PROBLEM REQUIREMENTS: Leaving every image behind, reproduce the records word for word.

RECORD EXCERPTS:
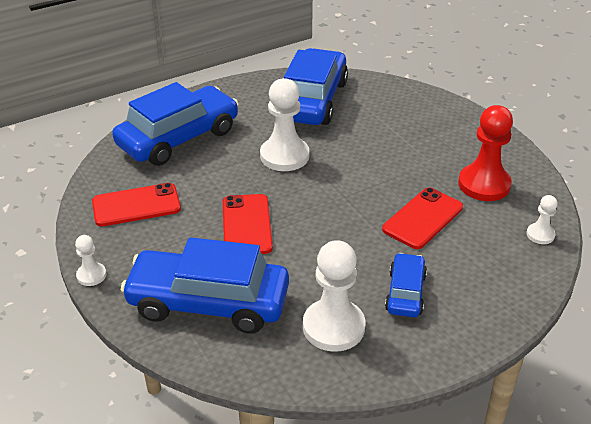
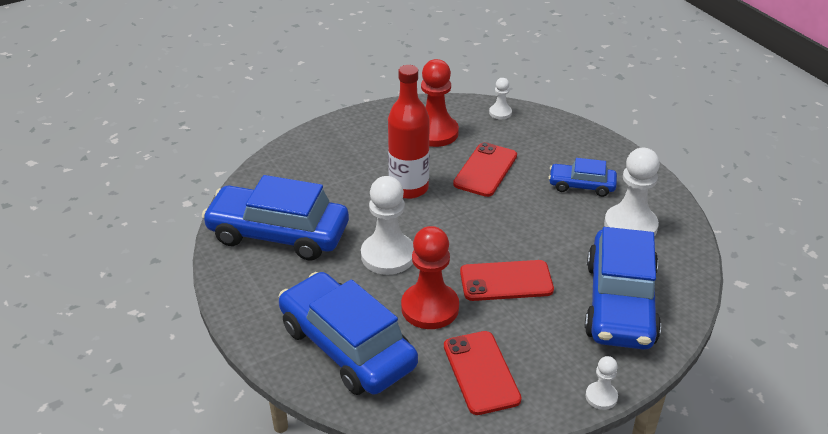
camera: 90 degrees left, 0 degrees up
(216, 179) = (430, 308): none -> red pawn
(383, 167) = (408, 188): none -> red bottle
(422, 218) = (485, 170): red phone -> red phone turned 75 degrees clockwise

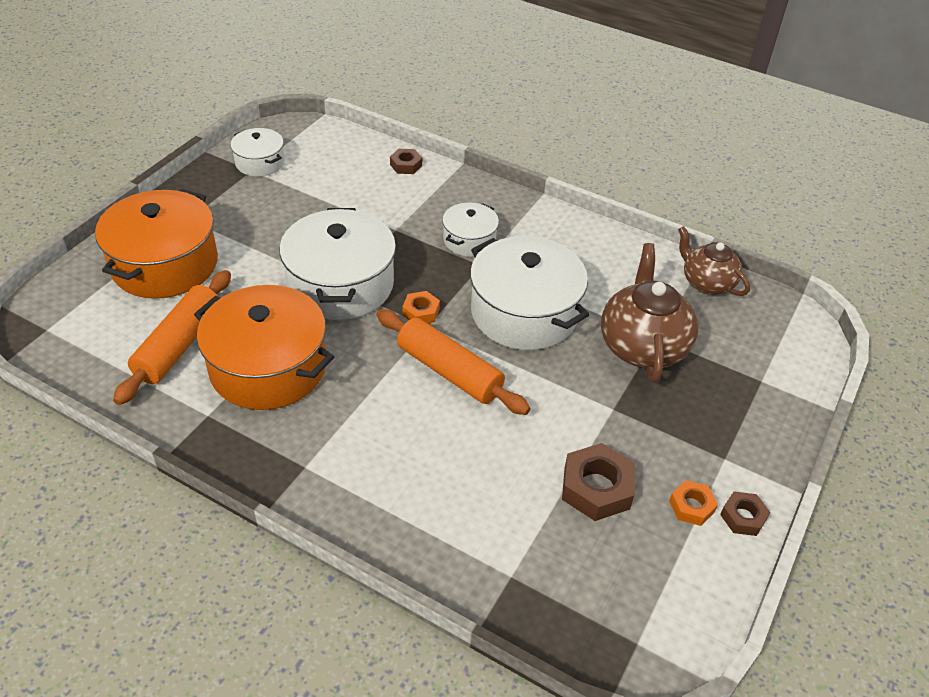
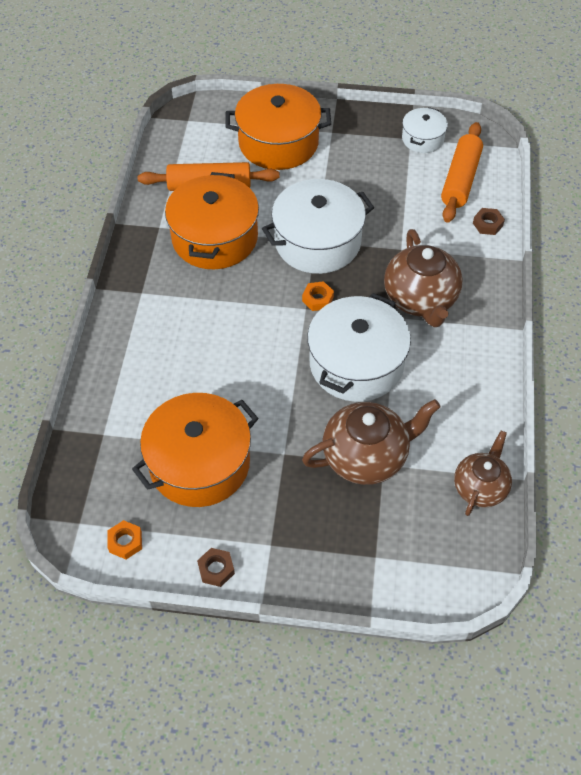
camera: 70 degrees right, 10 degrees up
(449, 371) = (266, 338): orange rolling pin -> orange rolling pin (460, 180)
(469, 240) = (420, 299): white pot -> brown teapot
(596, 488) = (199, 463): brown nut -> orange pot
(691, 506) = (210, 531): orange nut -> orange nut (125, 542)

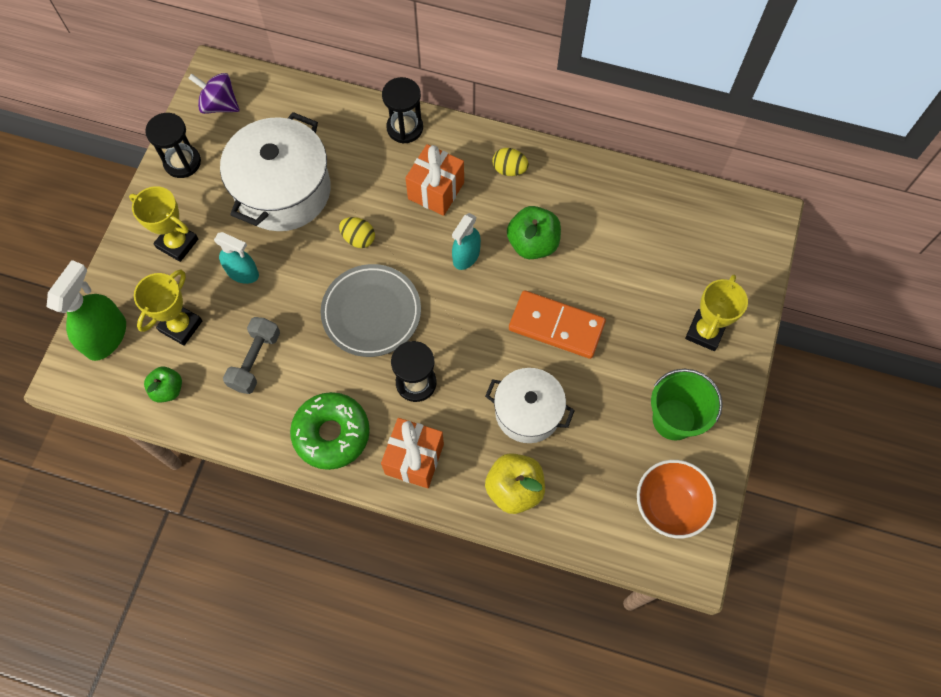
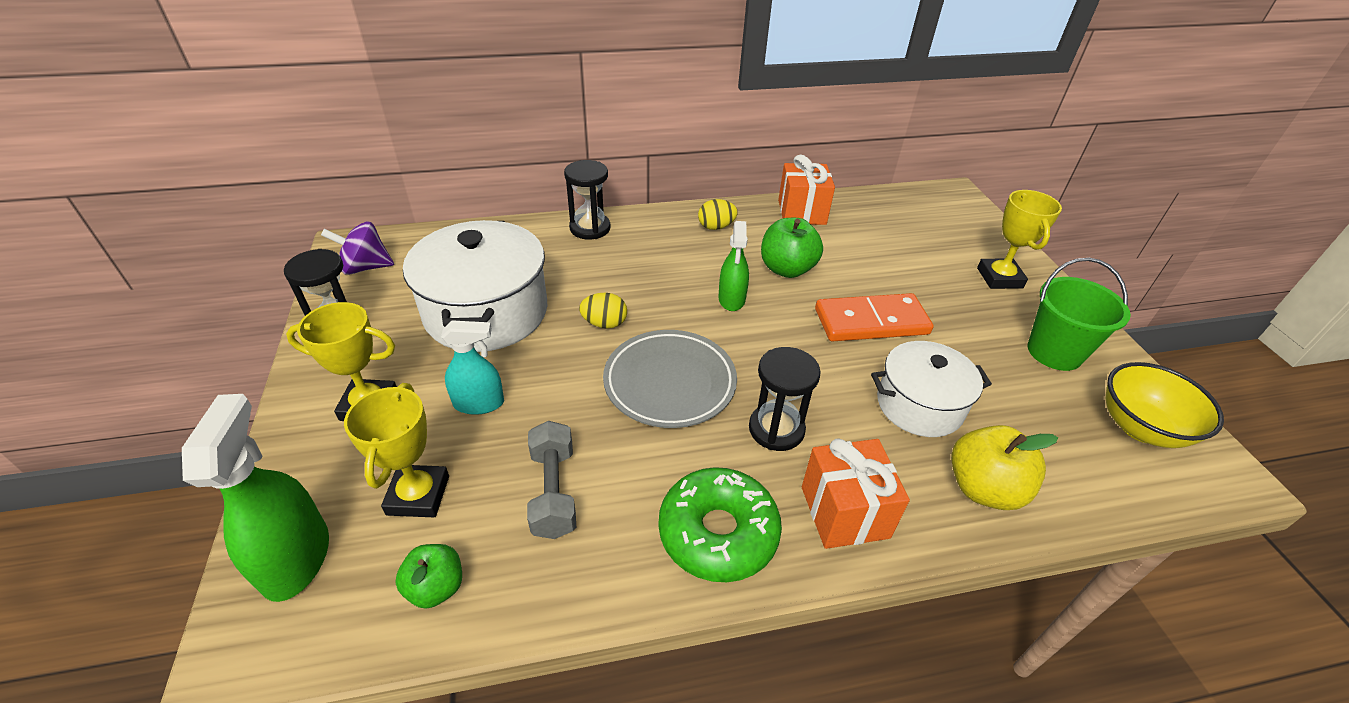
camera: 30 degrees left, 25 degrees down
(436, 191) = (658, 261): orange gift -> orange gift (801, 212)
(466, 256) = (731, 299): turquoise spray bottle -> green spray bottle
(669, 505) = (1140, 428): orange bowl -> yellow bowl

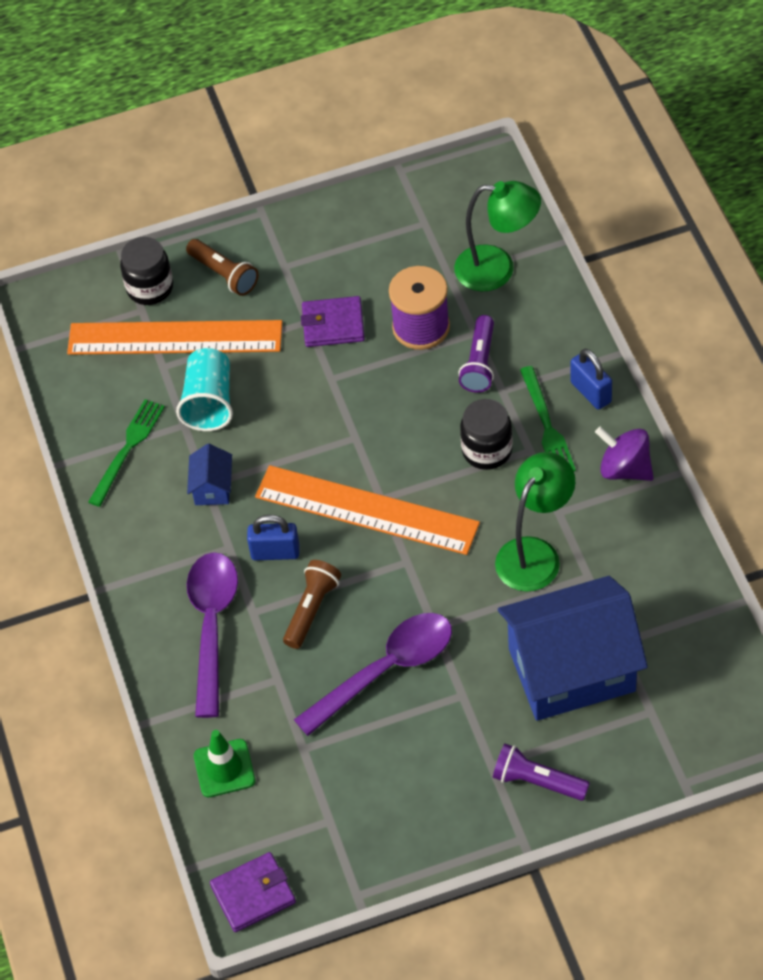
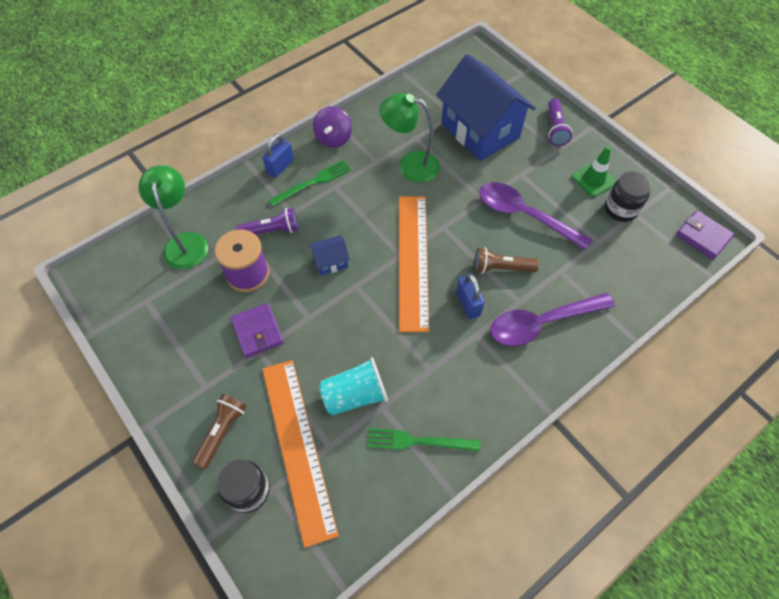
camera: 115 degrees left, 5 degrees up
(212, 487) = (431, 364): blue house -> blue house (330, 262)
(224, 768) = (636, 279): green traffic cone -> green traffic cone (593, 180)
(487, 450) = (342, 208): black jar -> black jar (620, 209)

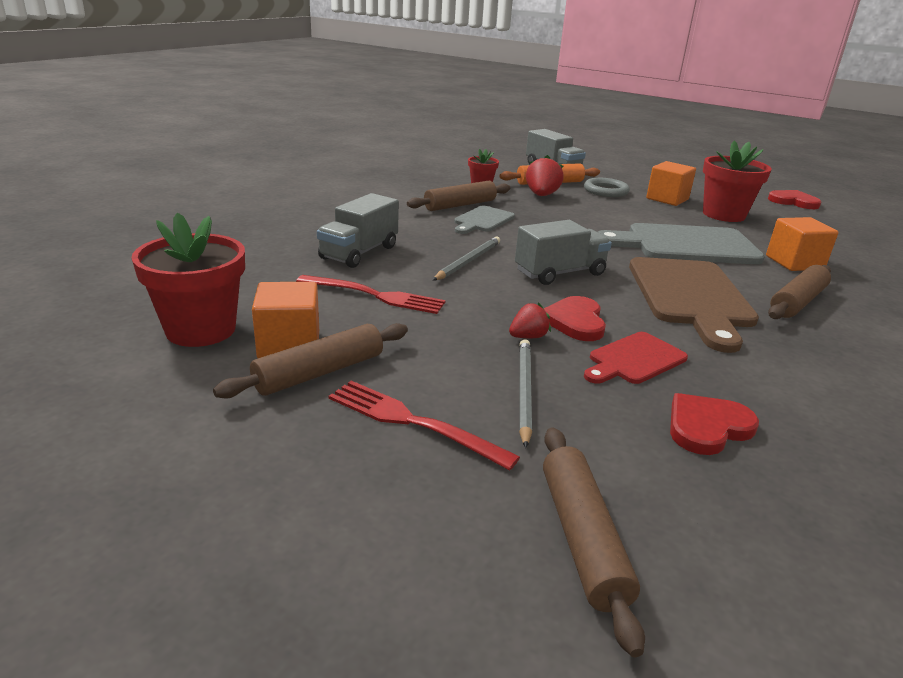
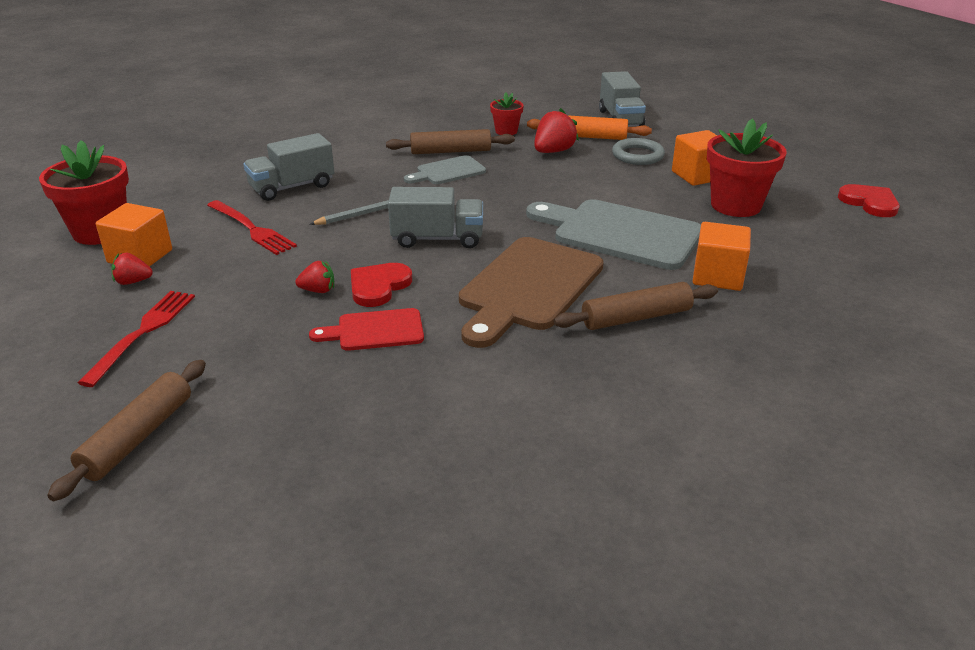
camera: 30 degrees right, 5 degrees up
(319, 372) = (133, 282): brown rolling pin -> red strawberry
(412, 422) = (143, 332): red fork -> red fork turned 45 degrees clockwise
(524, 391) = (249, 332): grey pencil -> none
(707, 427) = (344, 398): red heart -> none

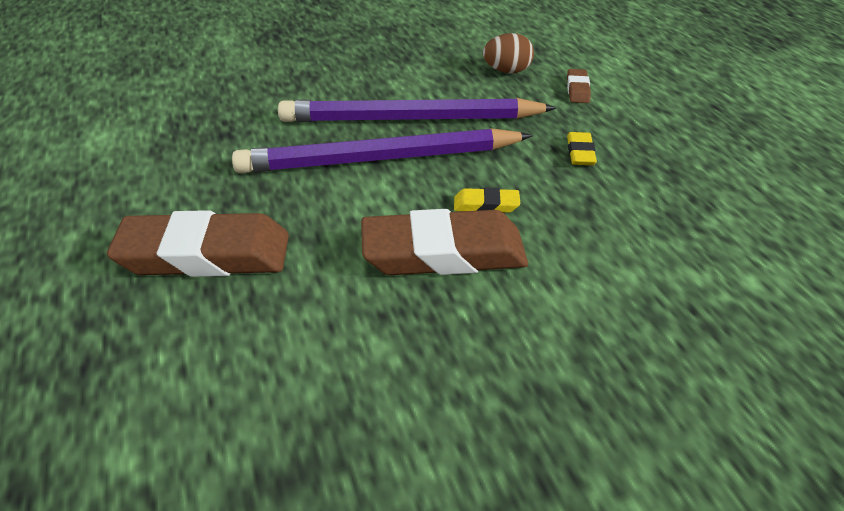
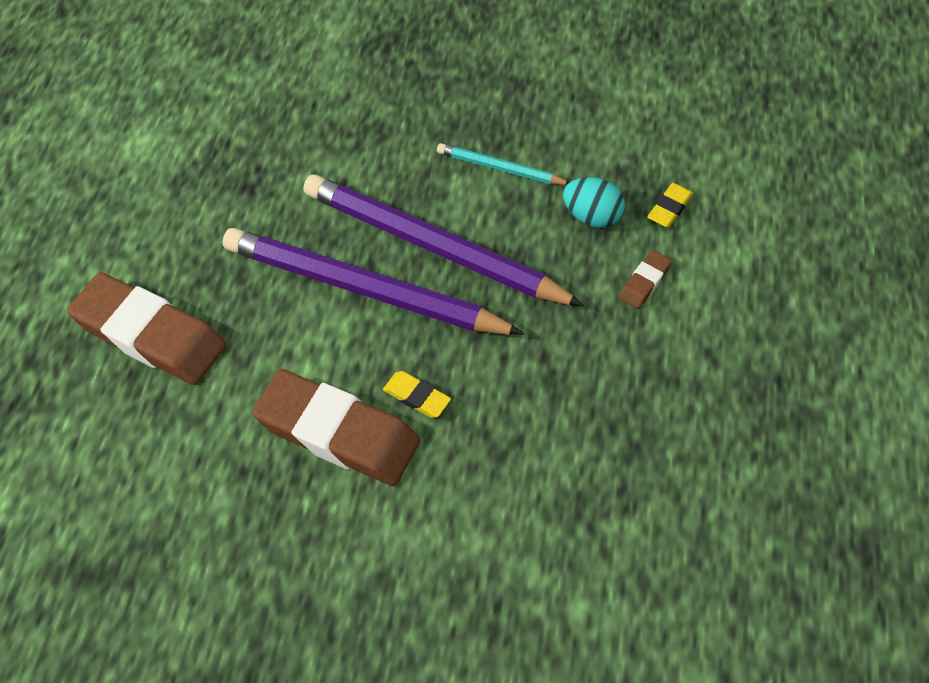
camera: 30 degrees right, 15 degrees up
(419, 68) = (500, 168): none -> turquoise pencil
(507, 71) = (591, 216): brown egg -> turquoise egg
(580, 152) = (564, 375): yellow eraser -> yellow eraser (669, 208)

SOLUTION FOR THIS TASK:
camera: 90 degrees left, 0 degrees up
(216, 179) = (430, 308): none -> red pawn
(383, 167) = (408, 188): none -> red bottle
(422, 218) = (485, 170): red phone -> red phone turned 75 degrees clockwise

camera: 70 degrees right, 10 degrees up
(449, 371) = (266, 338): orange rolling pin -> orange rolling pin (460, 180)
(469, 240) = (420, 299): white pot -> brown teapot
(596, 488) = (199, 463): brown nut -> orange pot
(691, 506) = (210, 531): orange nut -> orange nut (125, 542)

camera: 30 degrees left, 25 degrees down
(436, 191) = (658, 261): orange gift -> orange gift (801, 212)
(466, 256) = (731, 299): turquoise spray bottle -> green spray bottle
(669, 505) = (1140, 428): orange bowl -> yellow bowl

camera: 115 degrees left, 5 degrees up
(212, 487) = (431, 364): blue house -> blue house (330, 262)
(224, 768) = (636, 279): green traffic cone -> green traffic cone (593, 180)
(487, 450) = (342, 208): black jar -> black jar (620, 209)

camera: 30 degrees right, 5 degrees up
(319, 372) = (133, 282): brown rolling pin -> red strawberry
(412, 422) = (143, 332): red fork -> red fork turned 45 degrees clockwise
(524, 391) = (249, 332): grey pencil -> none
(707, 427) = (344, 398): red heart -> none

camera: 30 degrees right, 15 degrees up
(419, 68) = (500, 168): none -> turquoise pencil
(507, 71) = (591, 216): brown egg -> turquoise egg
(580, 152) = (564, 375): yellow eraser -> yellow eraser (669, 208)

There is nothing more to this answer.